*WHAT YOU ARE ASKED TO DO*
Recast the items from the line containing "Question: Estimate the" through the line containing "Answer: (B)" as a numbered list, leaving out any blank lines. Include nothing outside that stretch.

*TASK INPUT*
■ ■ ■
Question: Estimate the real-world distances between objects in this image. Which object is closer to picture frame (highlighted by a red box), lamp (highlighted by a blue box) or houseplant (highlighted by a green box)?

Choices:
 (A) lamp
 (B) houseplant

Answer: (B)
■ ■ ■
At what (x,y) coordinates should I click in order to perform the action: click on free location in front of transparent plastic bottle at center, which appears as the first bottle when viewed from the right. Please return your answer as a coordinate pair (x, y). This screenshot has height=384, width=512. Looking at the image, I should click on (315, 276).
■ ■ ■
*PROBLEM SOLUTION*
1. Question: Estimate the real-world distances between objects in this image. Which object is closer to picture frame (highlighted by a red box), lamp (highlighted by a blue box) or houseplant (highlighted by a green box)?
2. Choices:
3.  (A) lamp
4.  (B) houseplant
5. Answer: (B)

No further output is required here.